• _Task instructions_: Reproduce every line of the data, exactly and without its pictures.

################

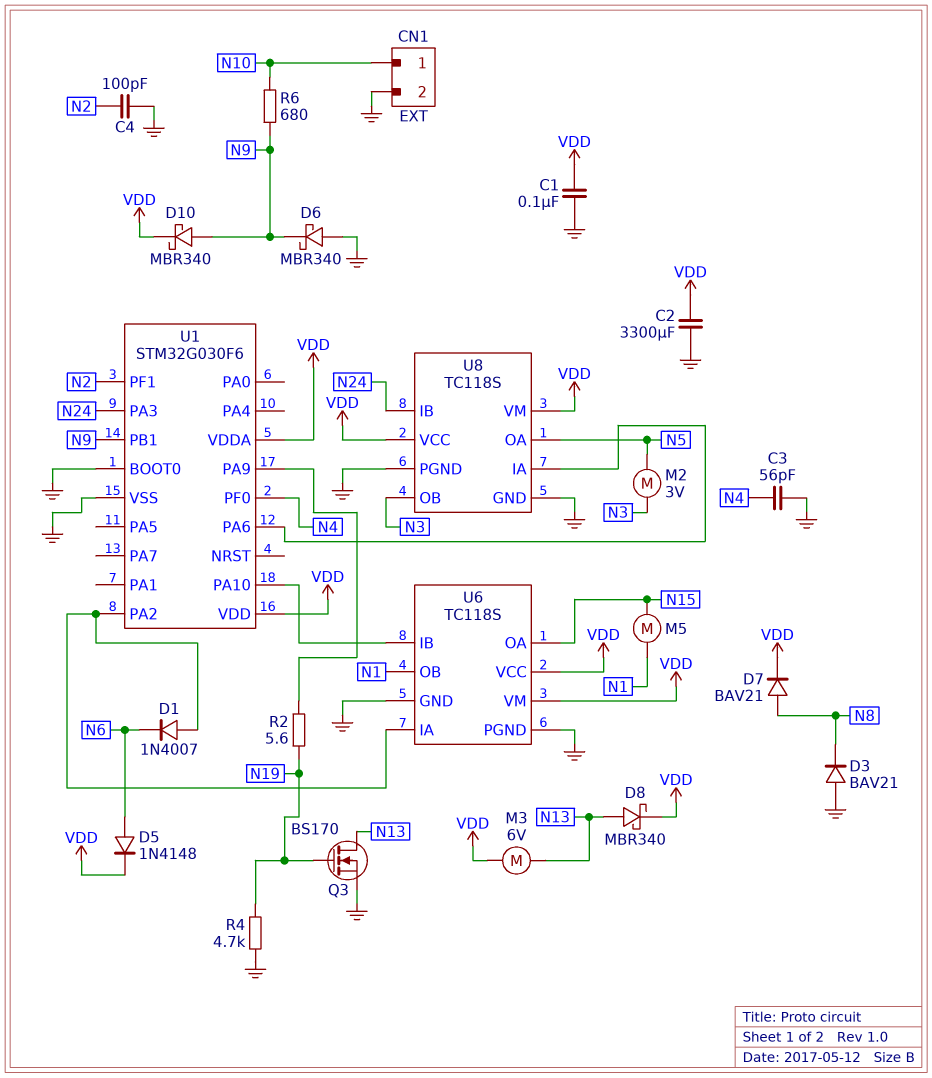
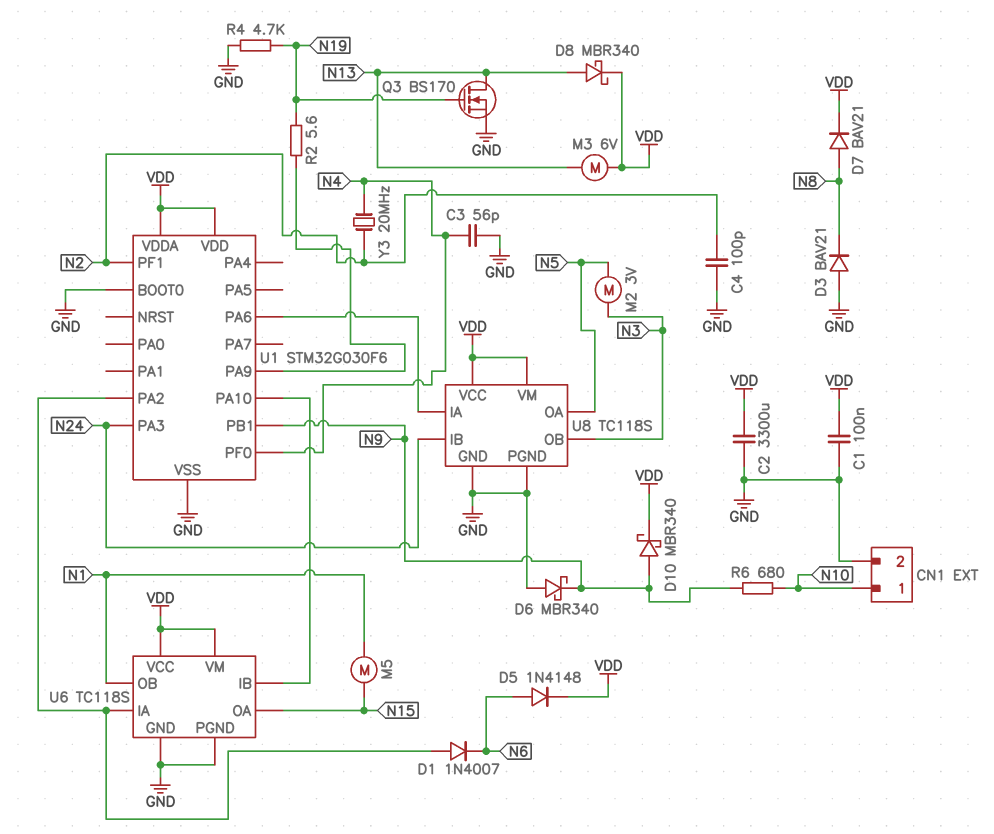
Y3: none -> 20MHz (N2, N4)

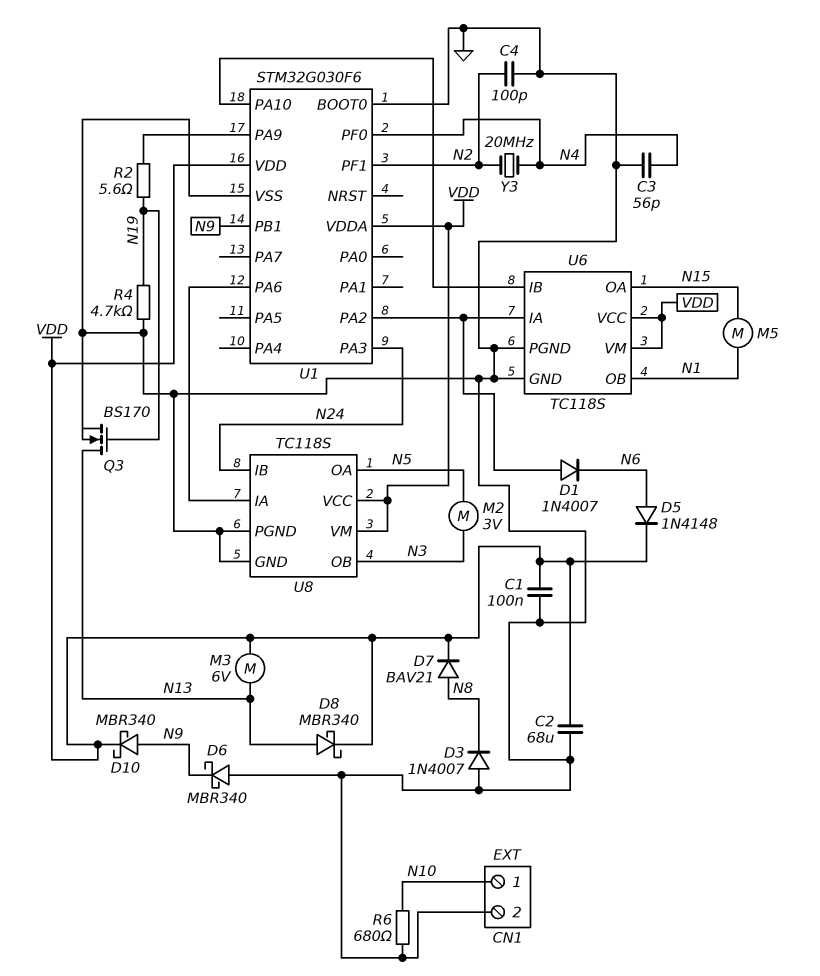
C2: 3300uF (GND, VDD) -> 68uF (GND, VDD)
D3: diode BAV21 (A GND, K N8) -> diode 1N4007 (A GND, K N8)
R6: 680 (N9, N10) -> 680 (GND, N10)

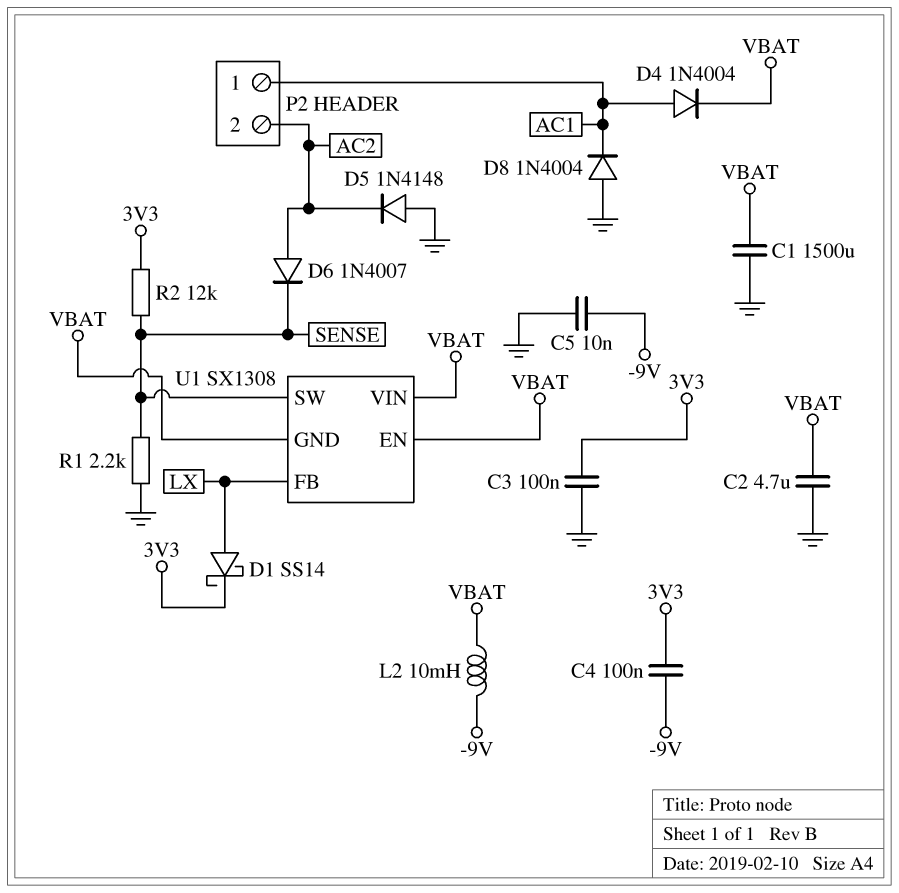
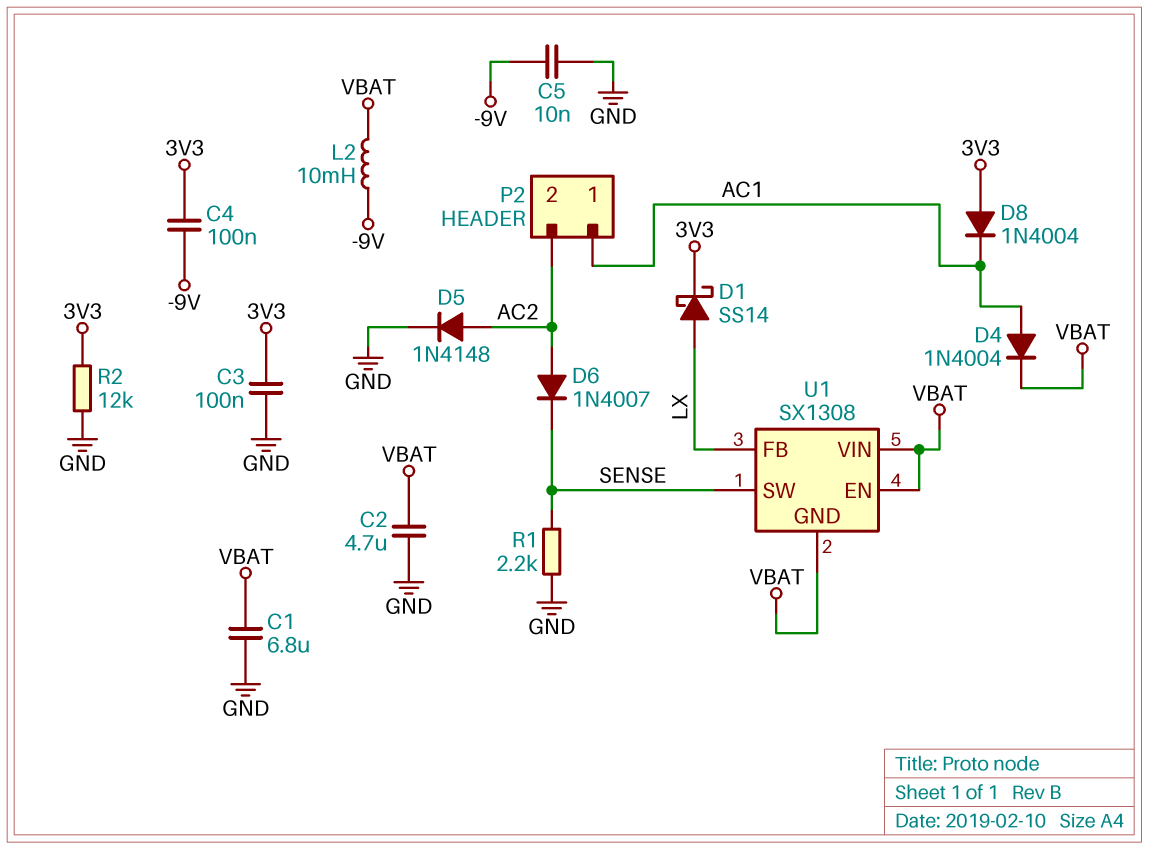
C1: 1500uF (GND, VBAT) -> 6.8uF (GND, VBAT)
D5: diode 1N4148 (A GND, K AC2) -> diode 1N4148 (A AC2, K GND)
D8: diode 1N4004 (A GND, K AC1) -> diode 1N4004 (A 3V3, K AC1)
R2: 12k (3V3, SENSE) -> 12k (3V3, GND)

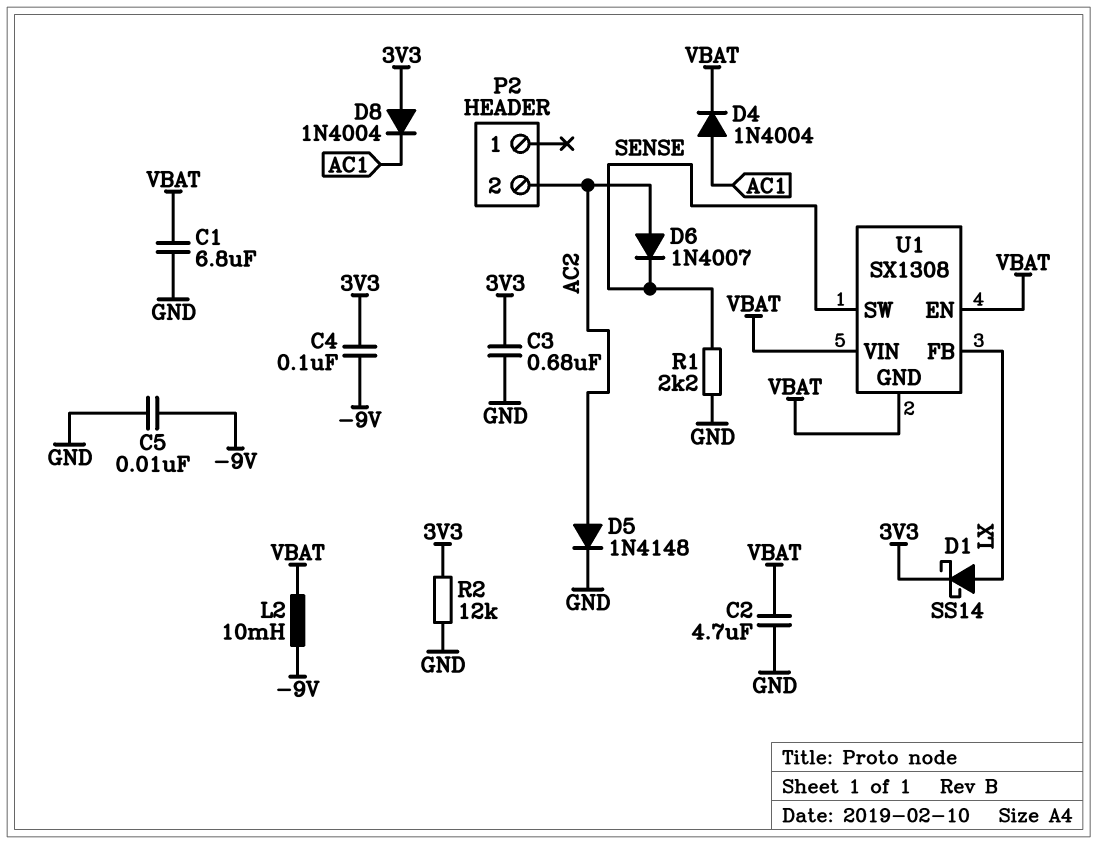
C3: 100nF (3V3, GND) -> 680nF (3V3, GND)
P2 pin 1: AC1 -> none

################

• _Exercise answer_:
Y3: none -> 20MHz (N2, N4)

C2: 3300uF (GND, VDD) -> 68uF (GND, VDD)
D3: diode BAV21 (A GND, K N8) -> diode 1N4007 (A GND, K N8)
R6: 680 (N9, N10) -> 680 (GND, N10)

C1: 1500uF (GND, VBAT) -> 6.8uF (GND, VBAT)
D5: diode 1N4148 (A GND, K AC2) -> diode 1N4148 (A AC2, K GND)
D8: diode 1N4004 (A GND, K AC1) -> diode 1N4004 (A 3V3, K AC1)
R2: 12k (3V3, SENSE) -> 12k (3V3, GND)

C3: 100nF (3V3, GND) -> 680nF (3V3, GND)
P2 pin 1: AC1 -> none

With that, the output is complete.